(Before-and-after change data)
= = = = =
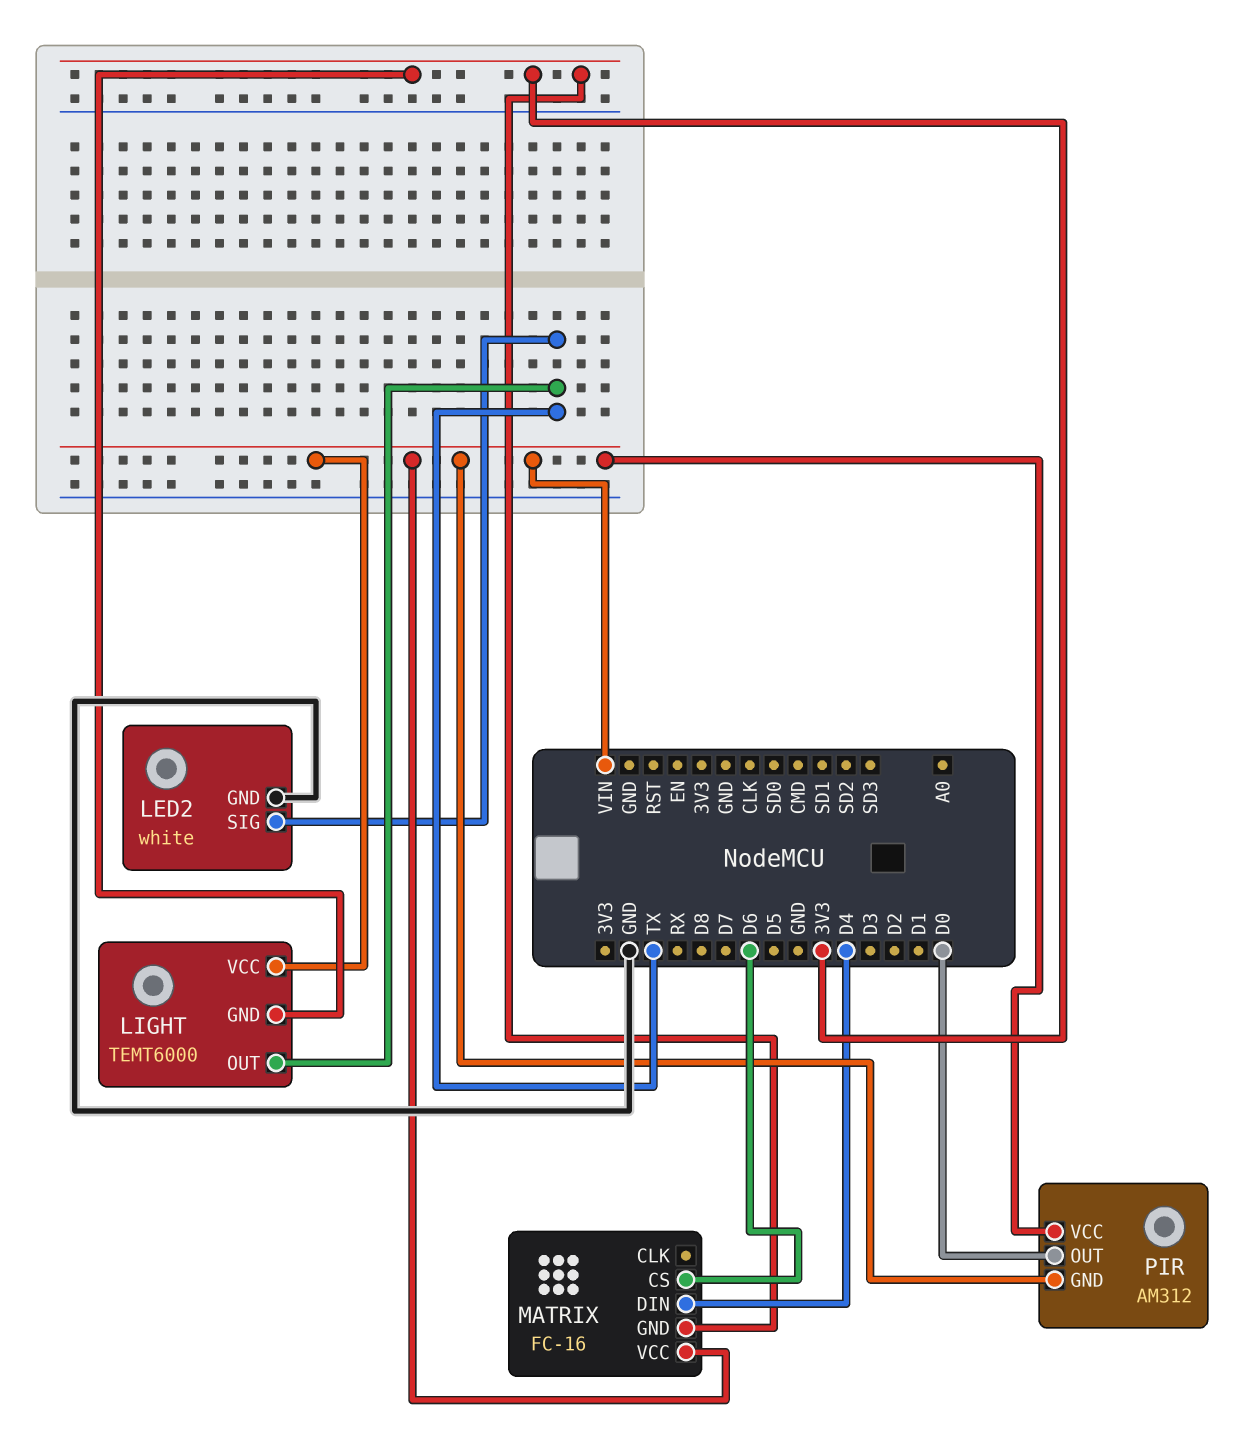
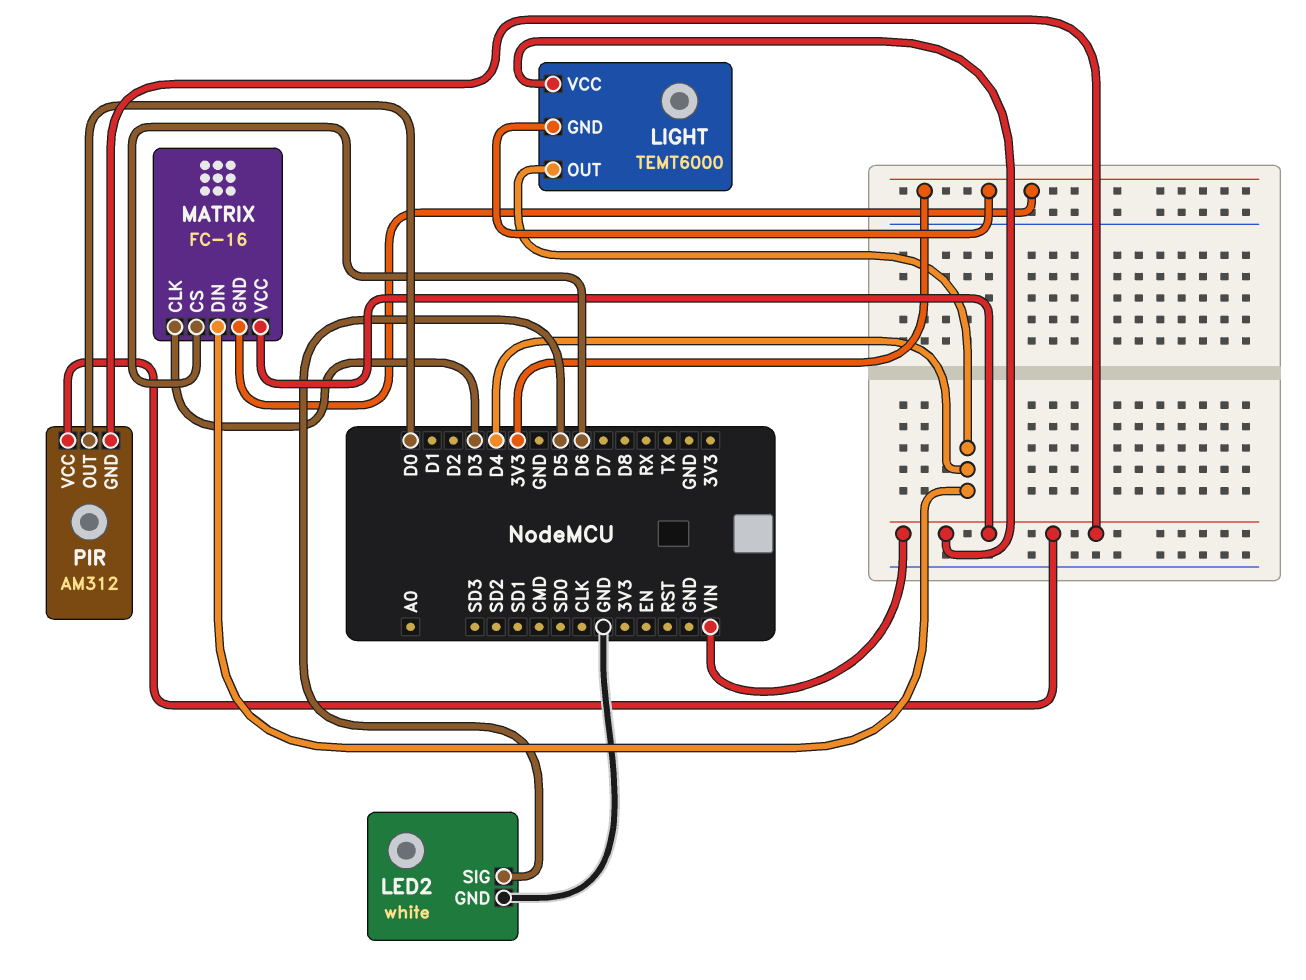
LED2 pin SIG: TX -> D5
LIGHT pin OUT: TX -> D4
MATRIX pin CLK: none -> D3

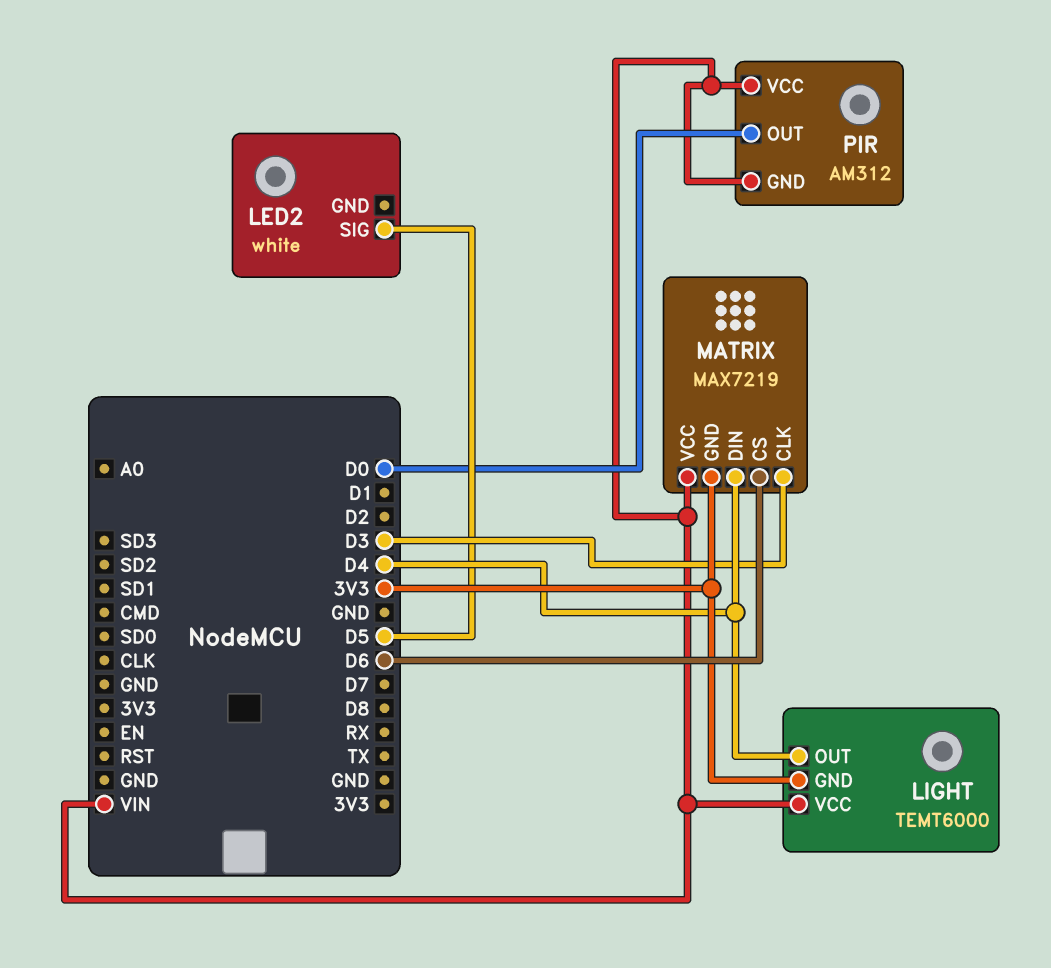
LED2 pin GND: GND -> none
MATRIX: FC-16 -> MAX7219

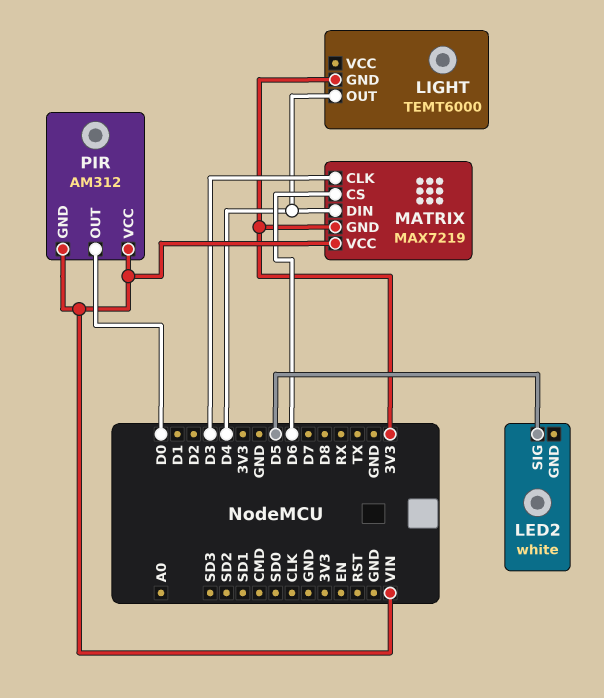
LIGHT pin VCC: VIN -> none

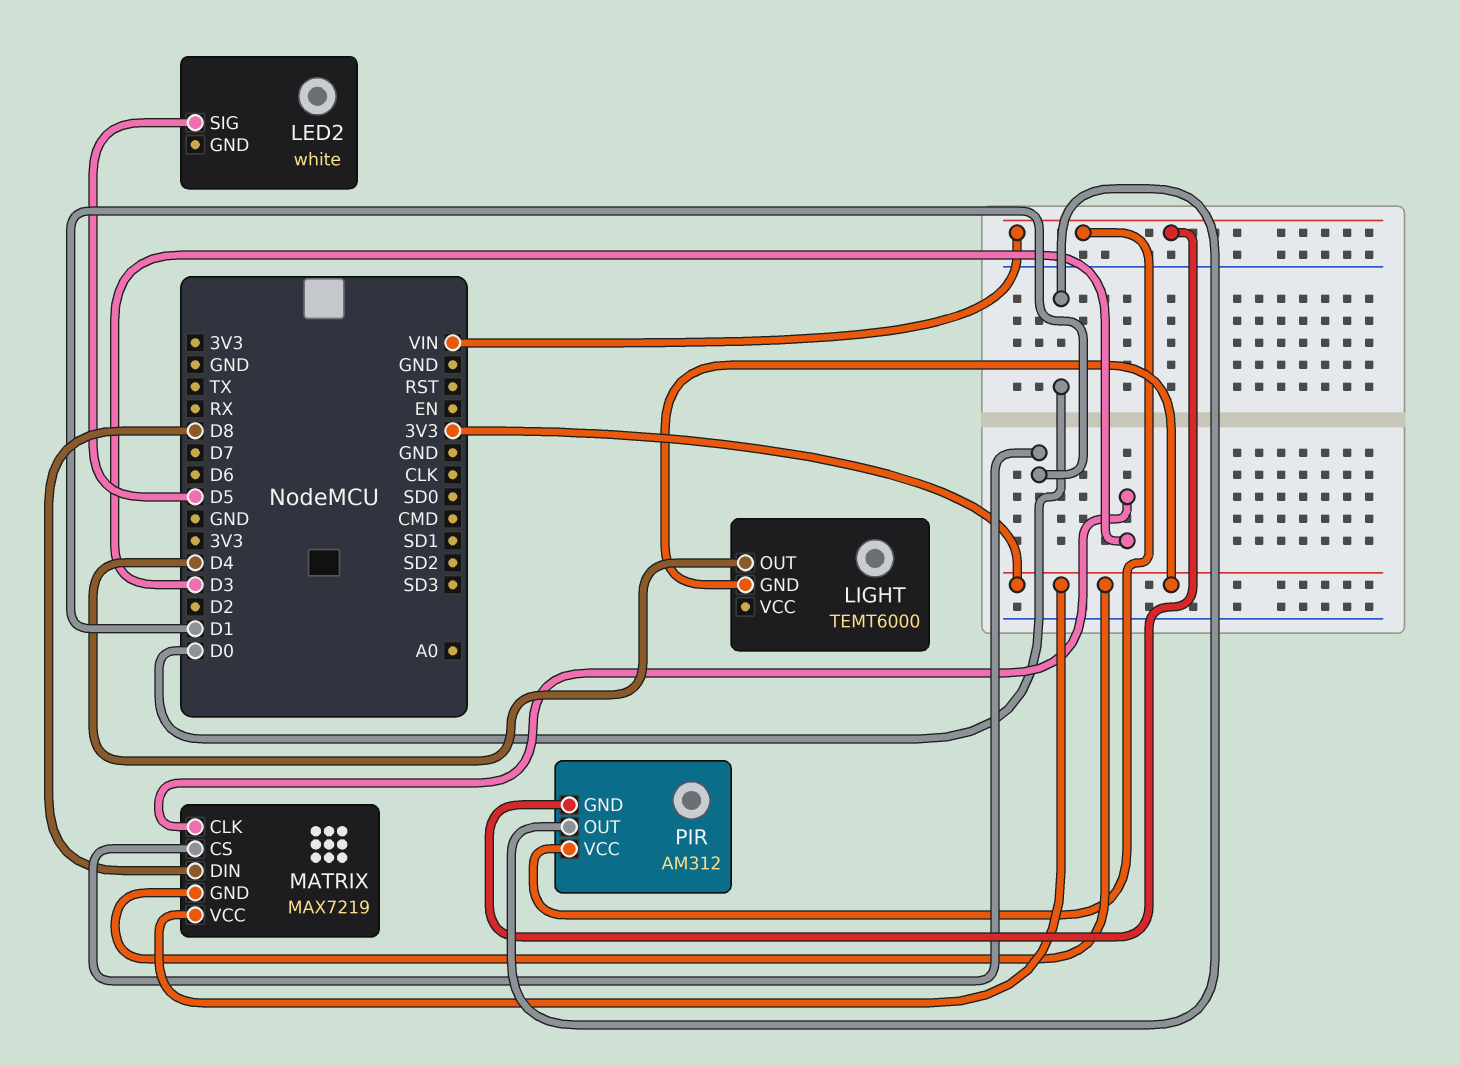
MATRIX pin CS: D6 -> D1
MATRIX pin DIN: D4 -> D8
MATRIX pin VCC: VIN -> 3V3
= = = = =
- Exercise brief -
Leaving the pictures out, set down exactly the lines from the one with "MATRIX pin CLK: none -> D3" through the end of the records.

- Task response -
MATRIX pin CLK: none -> D3

LED2 pin GND: GND -> none
MATRIX: FC-16 -> MAX7219

LIGHT pin VCC: VIN -> none

MATRIX pin CS: D6 -> D1
MATRIX pin DIN: D4 -> D8
MATRIX pin VCC: VIN -> 3V3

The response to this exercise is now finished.